## TASK TO COMPLETE:
Return each line below holding the string "diode".

## RAW DATA:

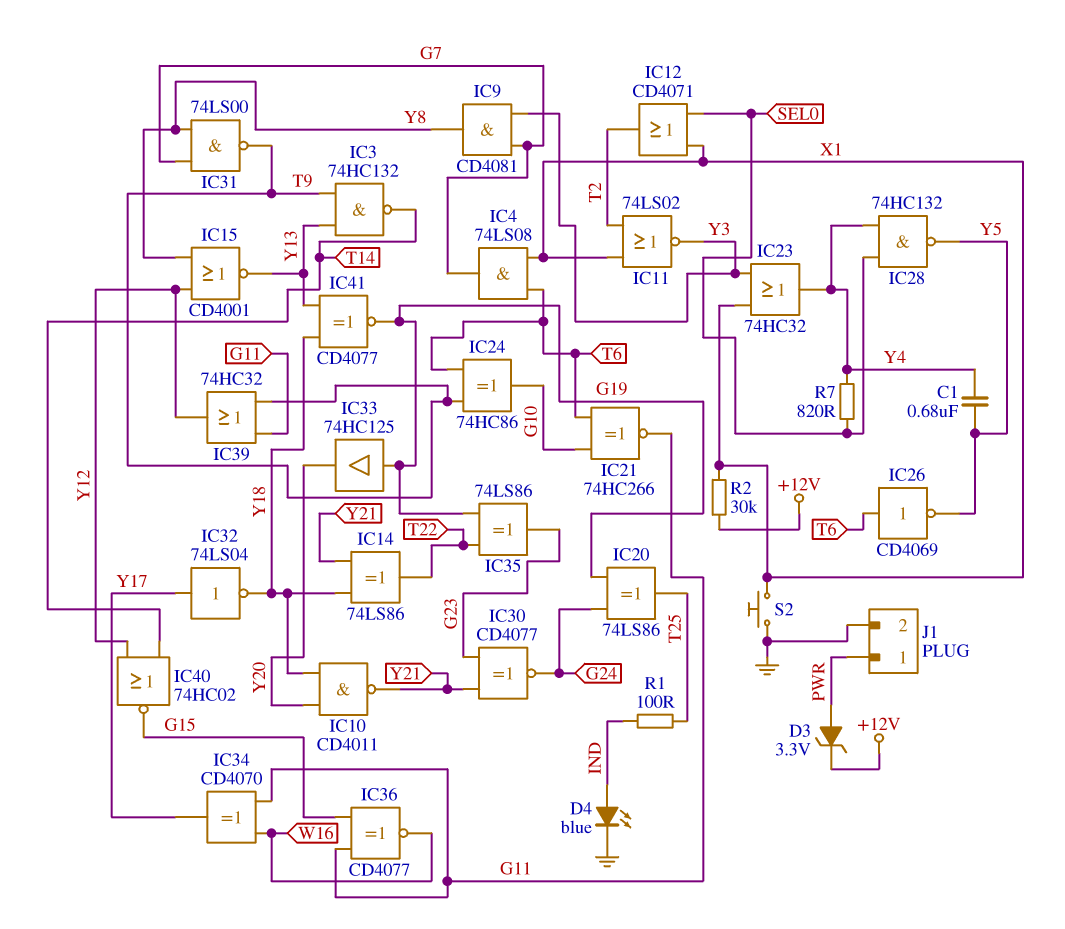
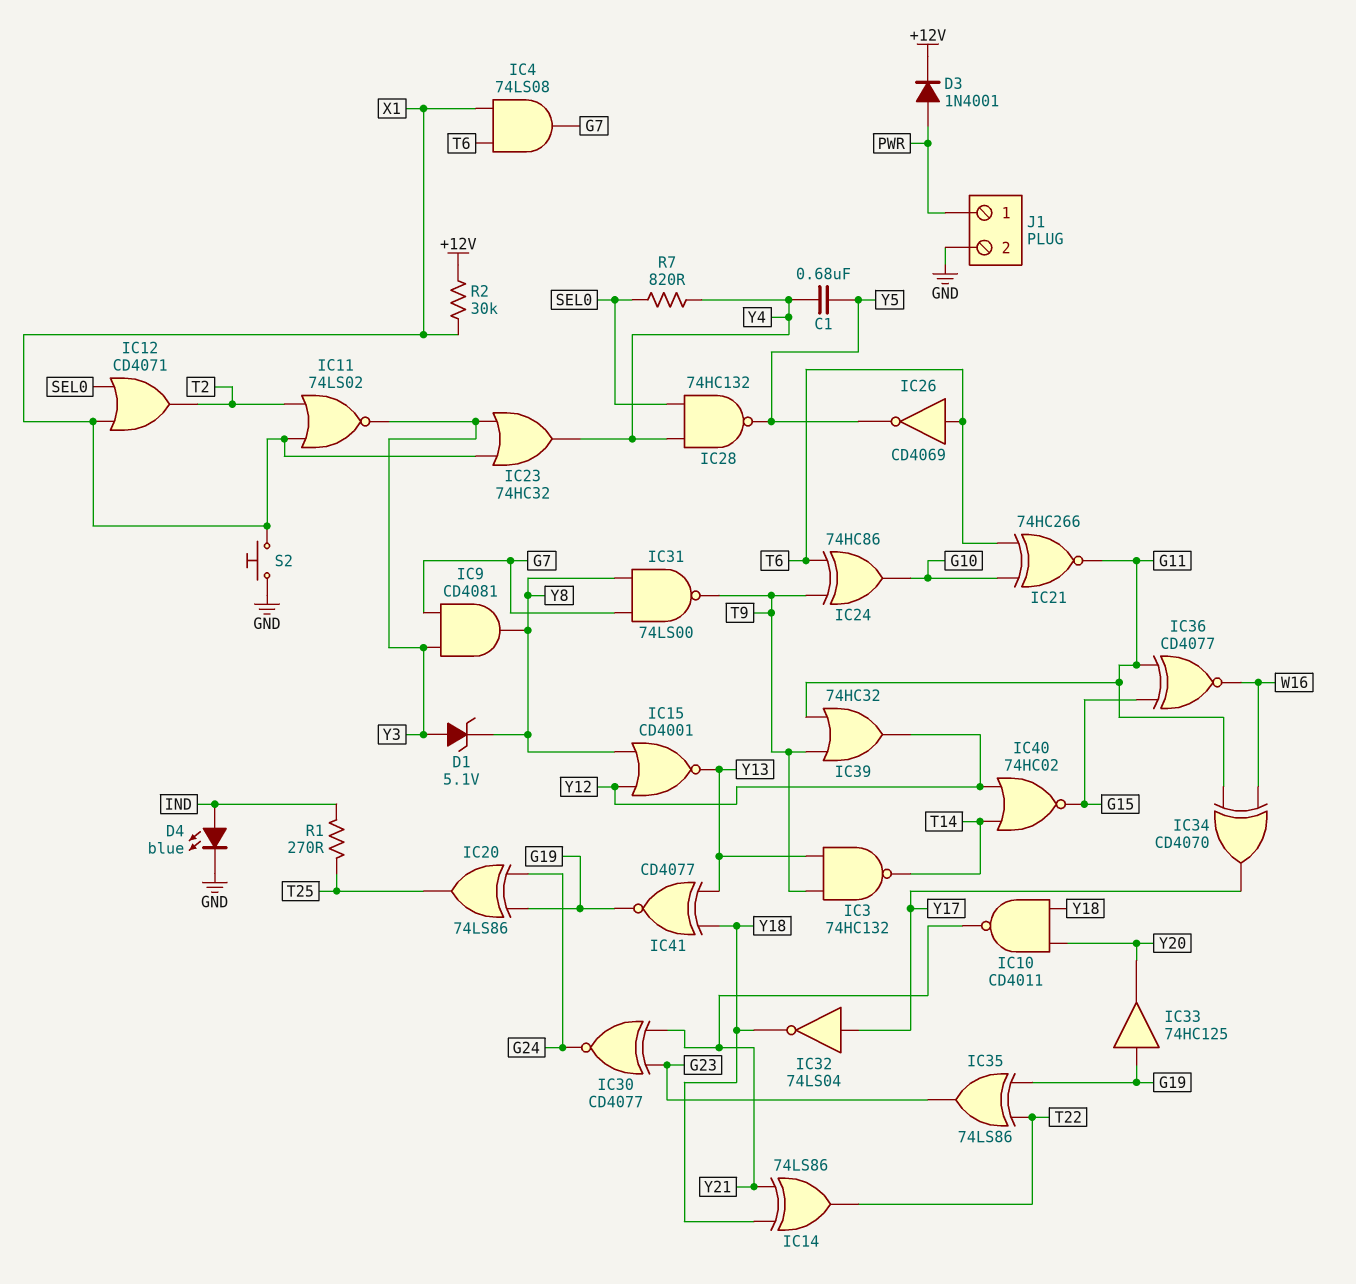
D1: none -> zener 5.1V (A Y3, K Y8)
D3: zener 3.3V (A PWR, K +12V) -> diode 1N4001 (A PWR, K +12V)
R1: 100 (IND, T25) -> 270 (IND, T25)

--

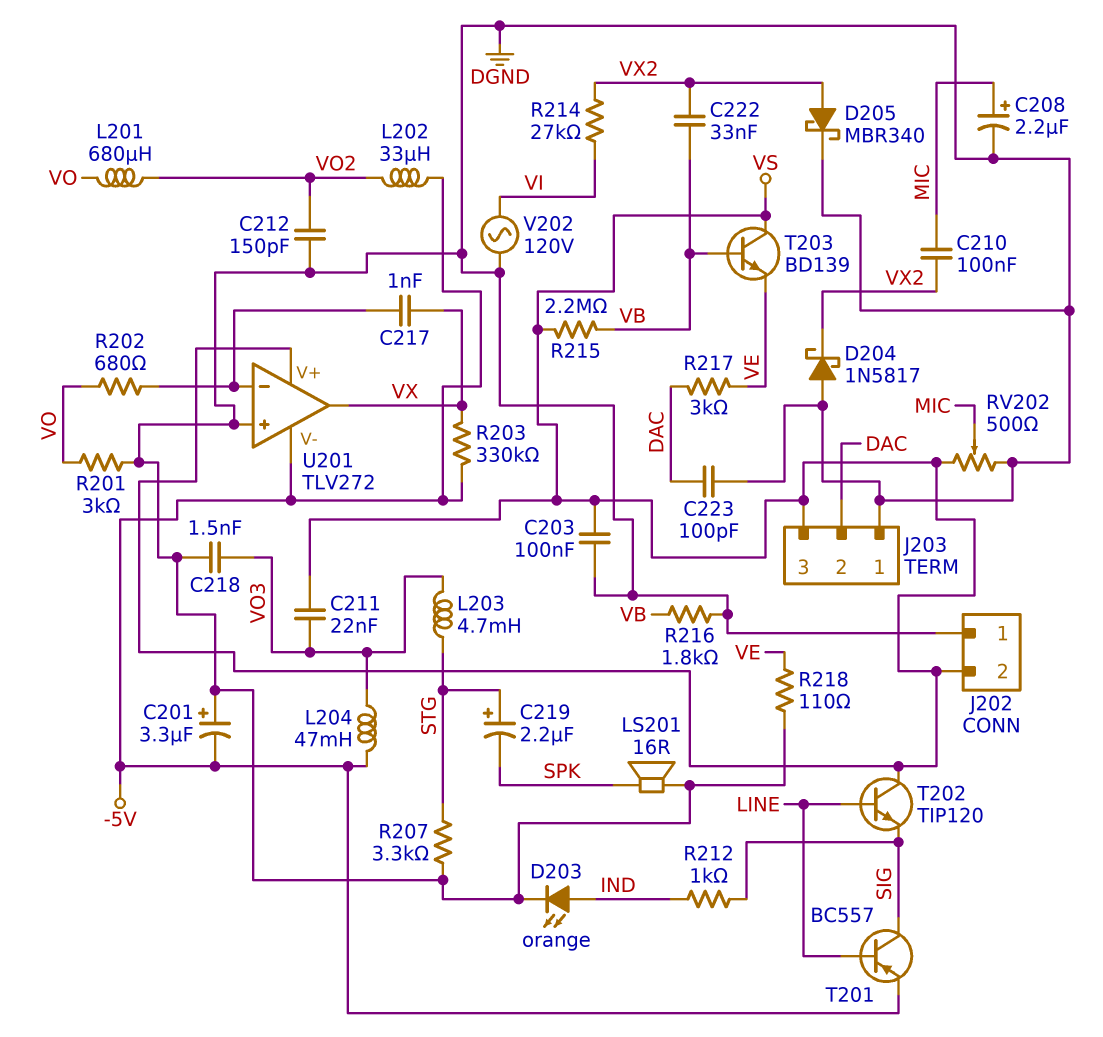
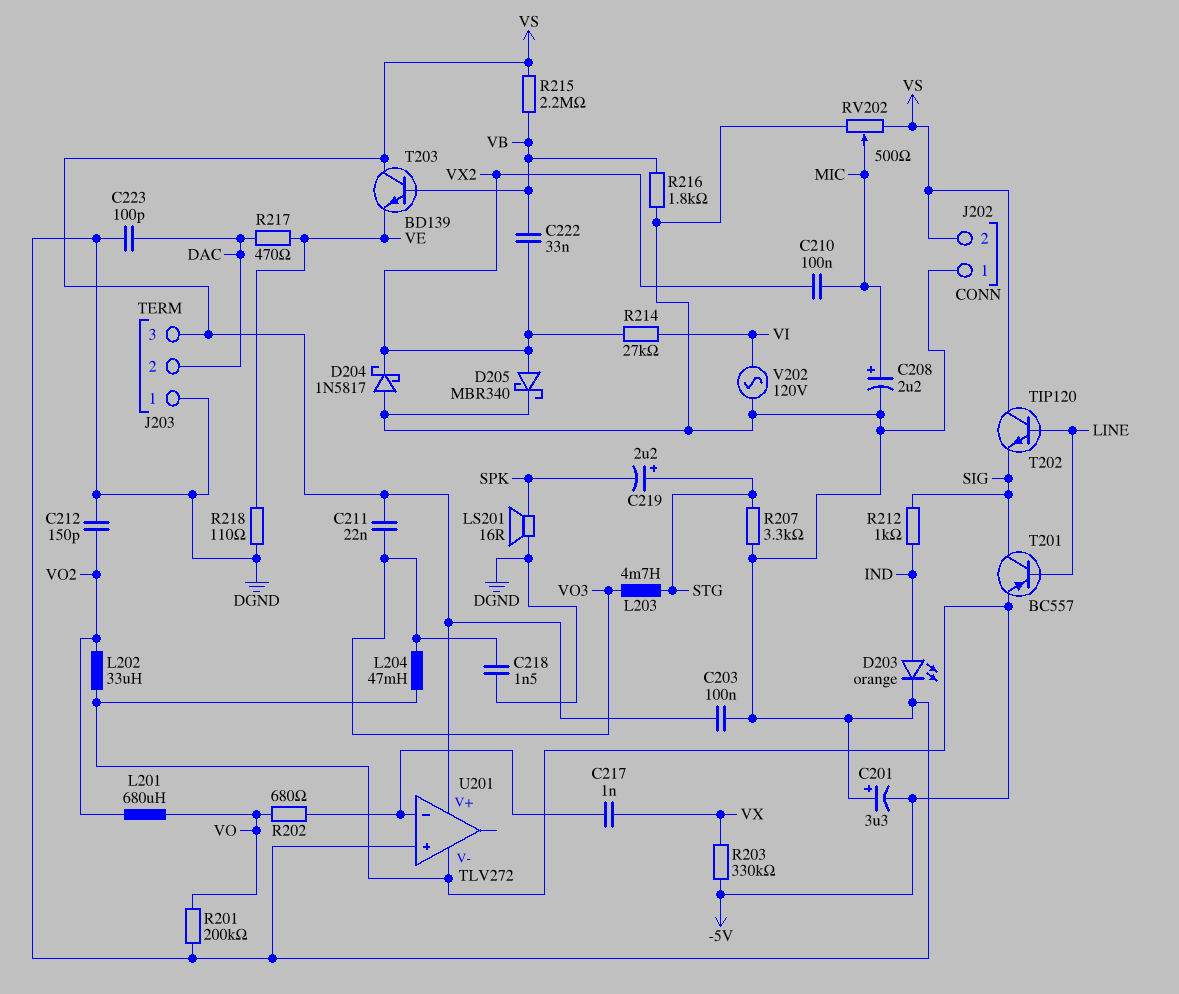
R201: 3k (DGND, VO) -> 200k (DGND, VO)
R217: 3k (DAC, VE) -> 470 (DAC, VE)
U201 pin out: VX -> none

--

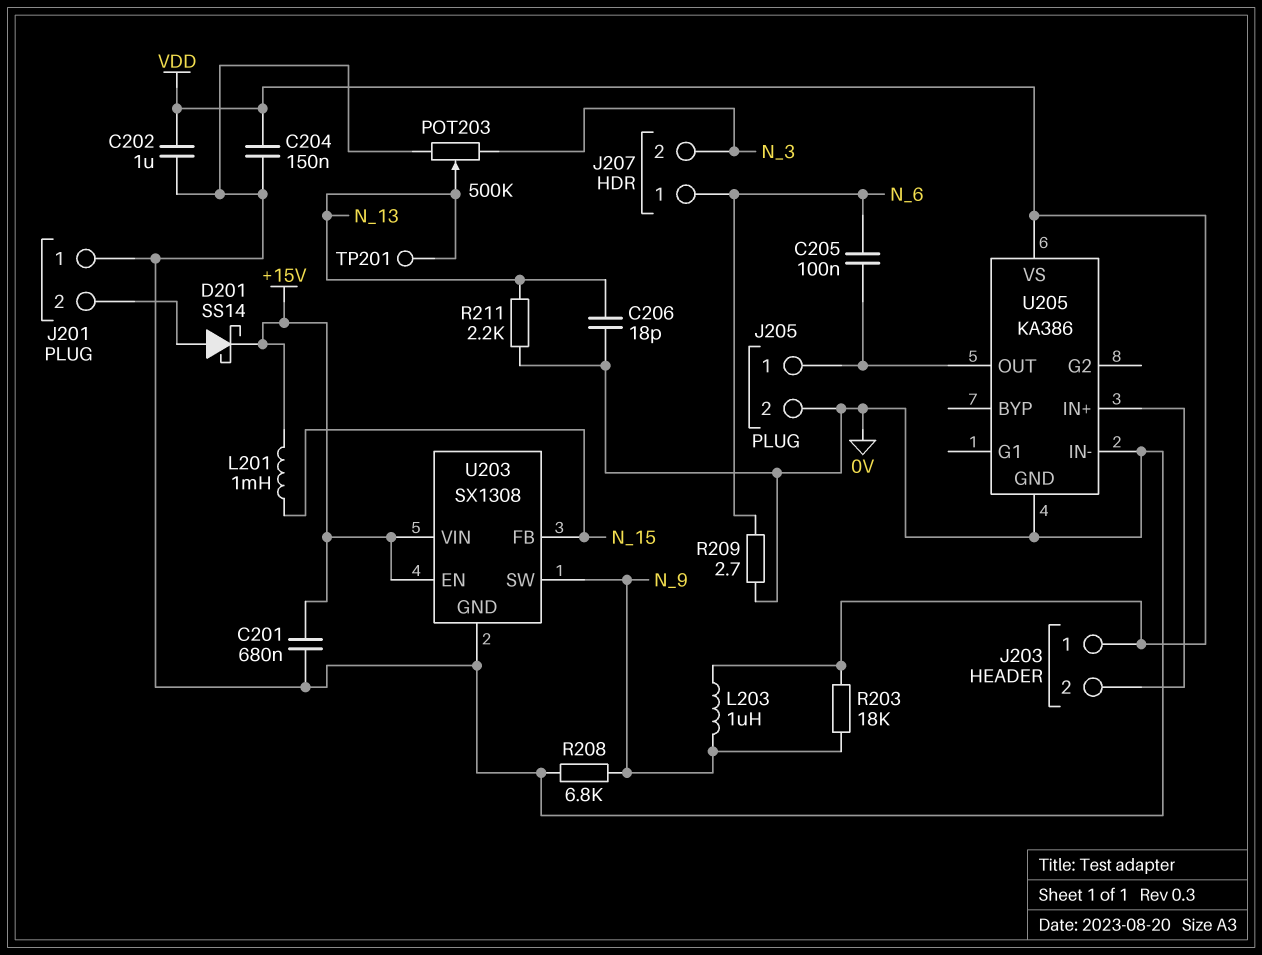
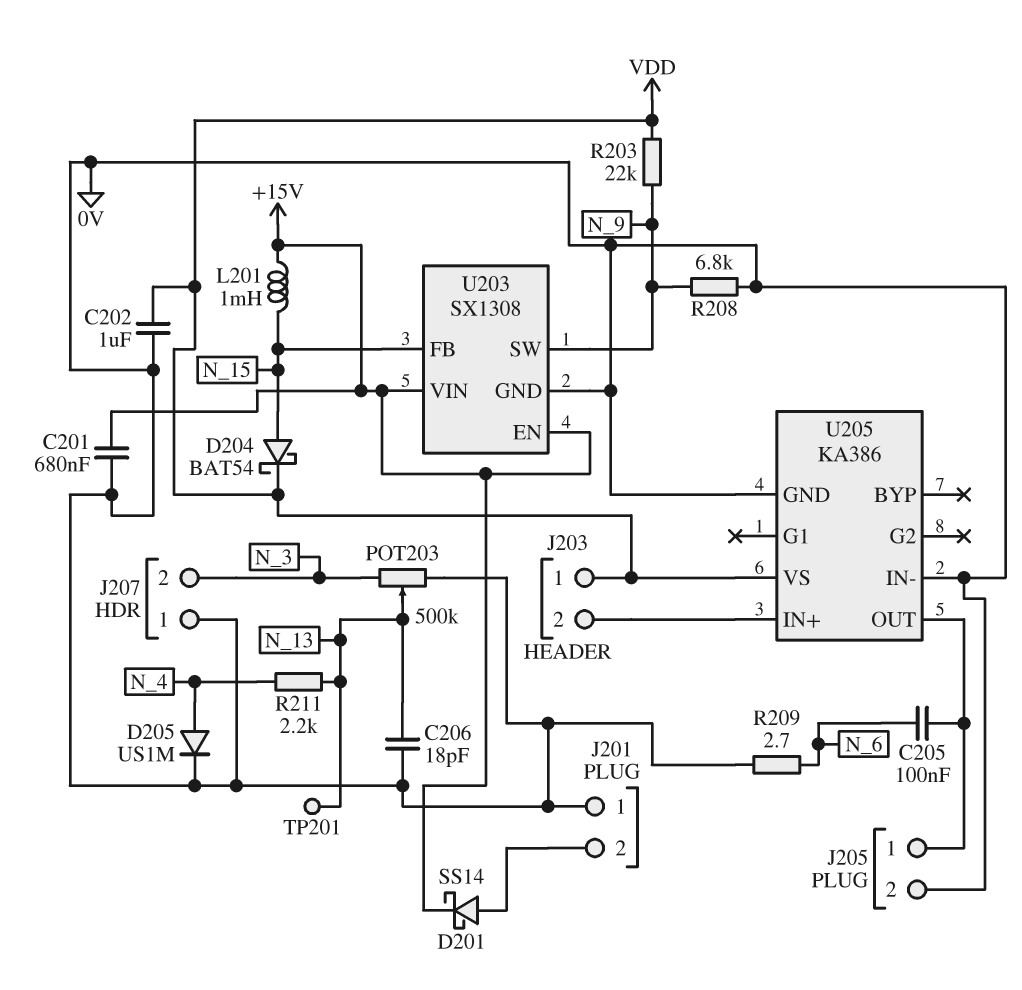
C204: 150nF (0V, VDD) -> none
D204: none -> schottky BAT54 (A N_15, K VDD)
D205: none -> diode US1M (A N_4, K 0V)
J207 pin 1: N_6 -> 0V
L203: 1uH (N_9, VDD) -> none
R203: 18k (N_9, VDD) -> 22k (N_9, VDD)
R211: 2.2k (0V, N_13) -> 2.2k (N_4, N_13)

## ANSWER:
D3: zener 3.3V (A PWR, K +12V) -> diode 1N4001 (A PWR, K +12V)
D205: none -> diode US1M (A N_4, K 0V)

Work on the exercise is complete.